____ Exercise data

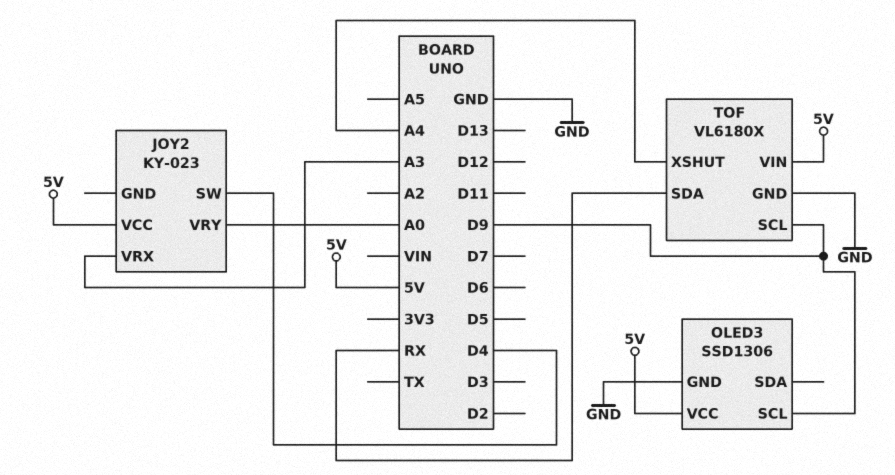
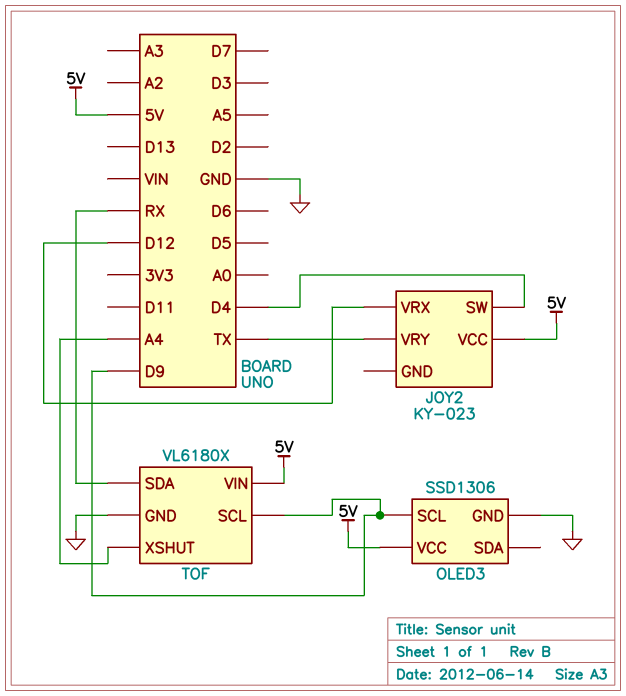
JOY2 pin VRX: A3 -> D12
JOY2 pin VRY: A0 -> TX

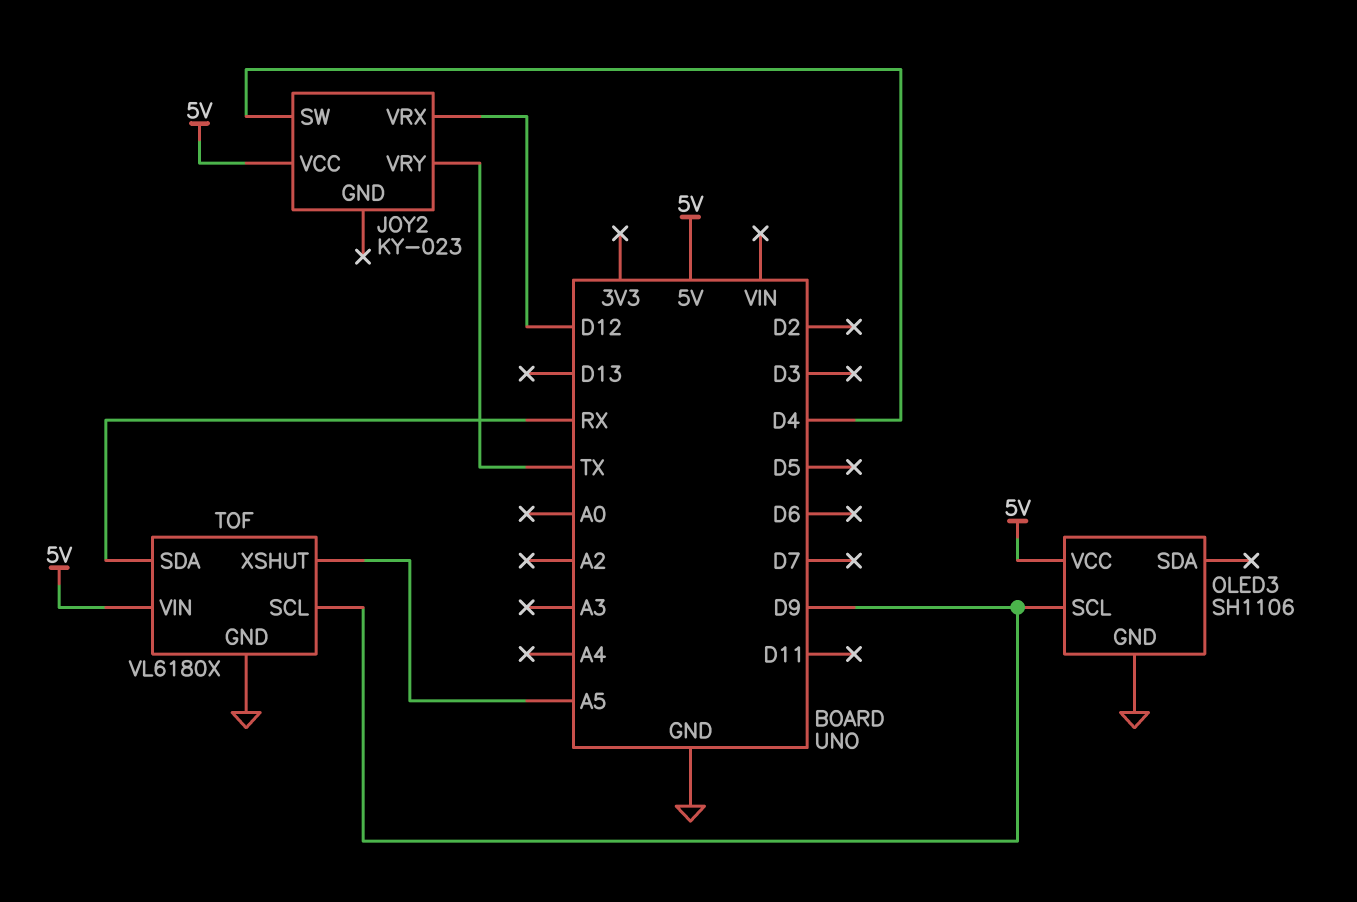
OLED3: SSD1306 -> SH1106
TOF pin XSHUT: A4 -> A5

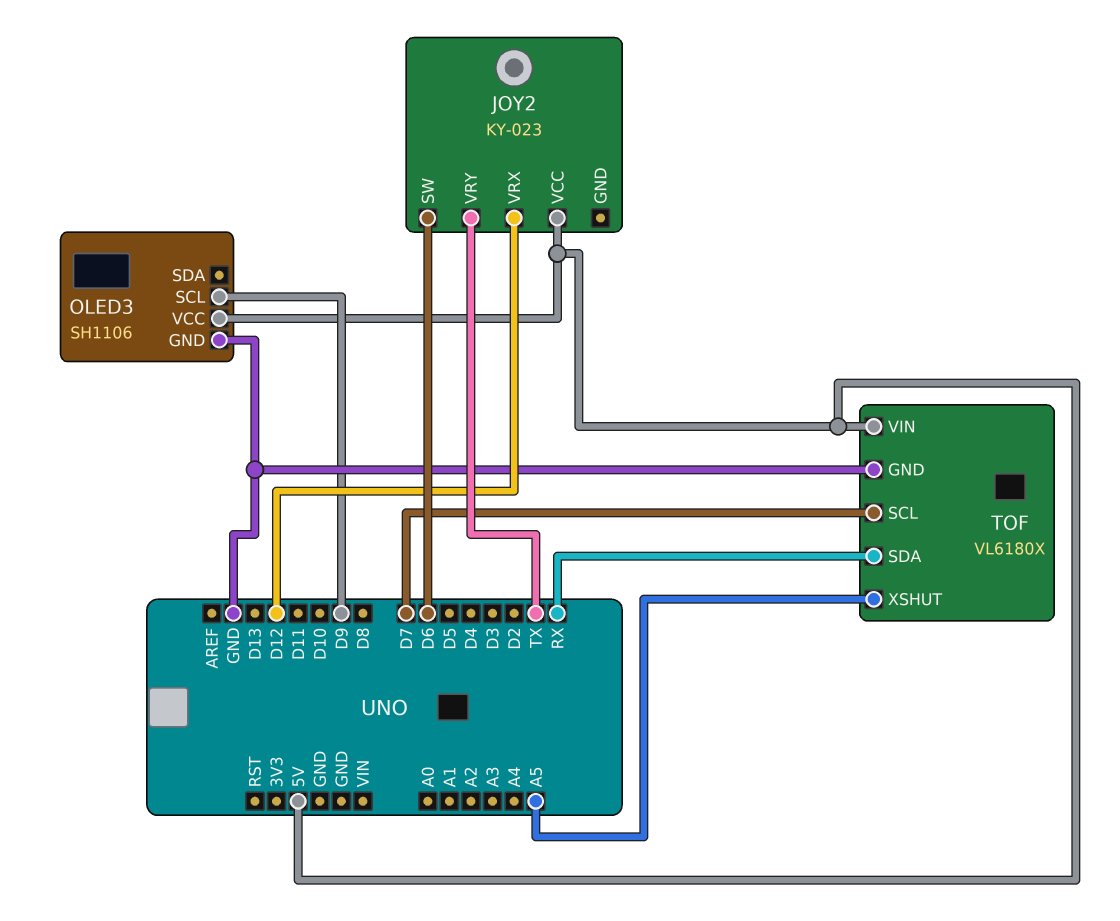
JOY2 pin SW: D4 -> D6
TOF pin SCL: D9 -> D7

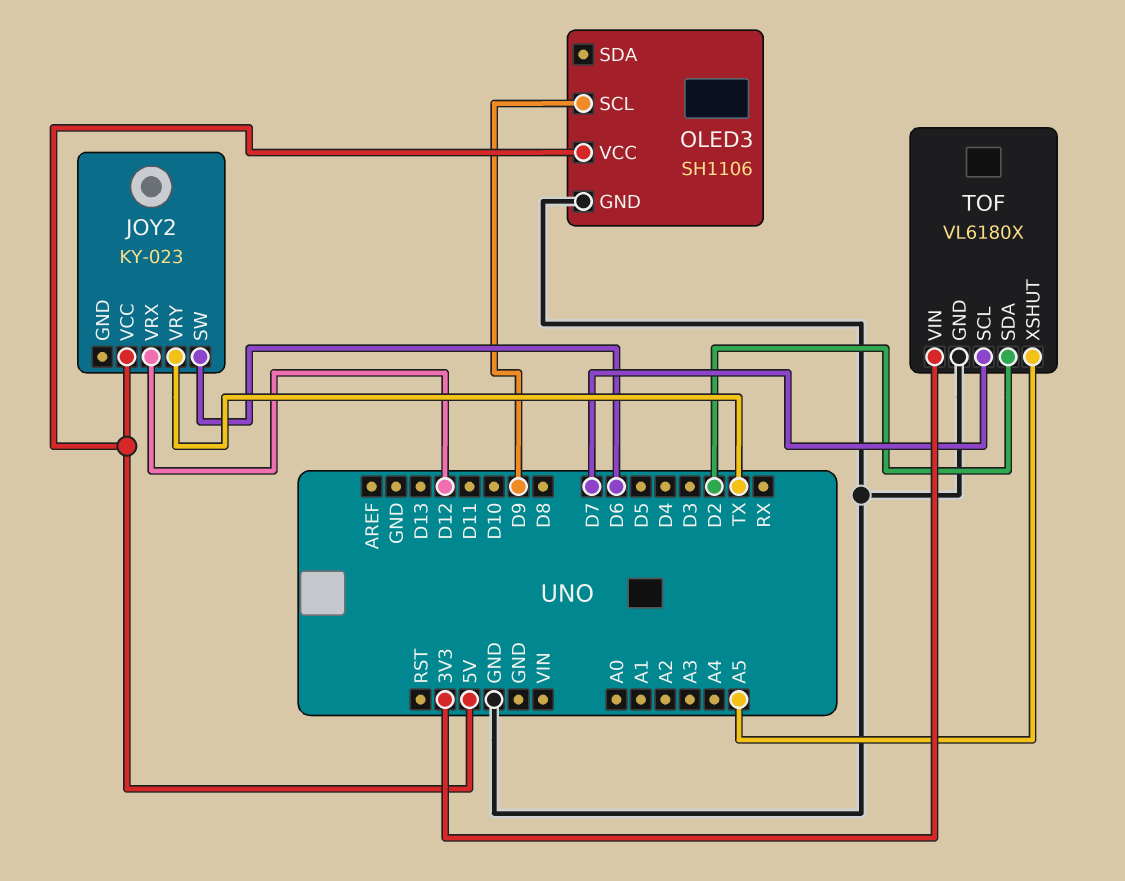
TOF pin SDA: RX -> D2
TOF pin VIN: 5V -> 3V3

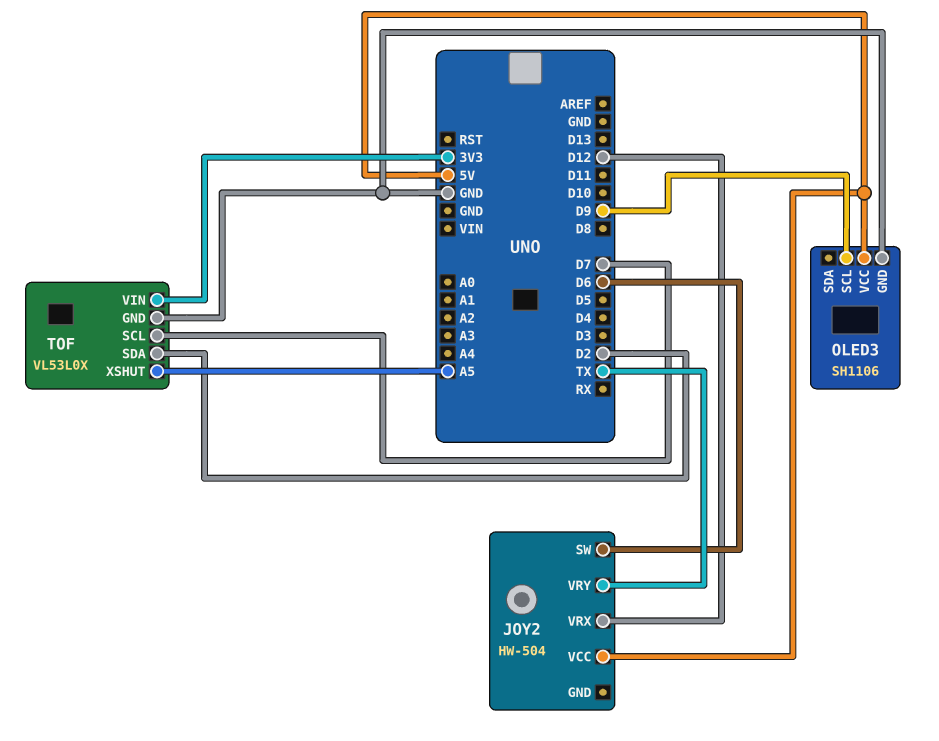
JOY2: KY-023 -> HW-504
TOF: VL6180X -> VL53L0X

________

* [Assignment]
Restate every record above word for word, without images.

* [Result below]
JOY2 pin VRX: A3 -> D12
JOY2 pin VRY: A0 -> TX

OLED3: SSD1306 -> SH1106
TOF pin XSHUT: A4 -> A5

JOY2 pin SW: D4 -> D6
TOF pin SCL: D9 -> D7

TOF pin SDA: RX -> D2
TOF pin VIN: 5V -> 3V3

JOY2: KY-023 -> HW-504
TOF: VL6180X -> VL53L0X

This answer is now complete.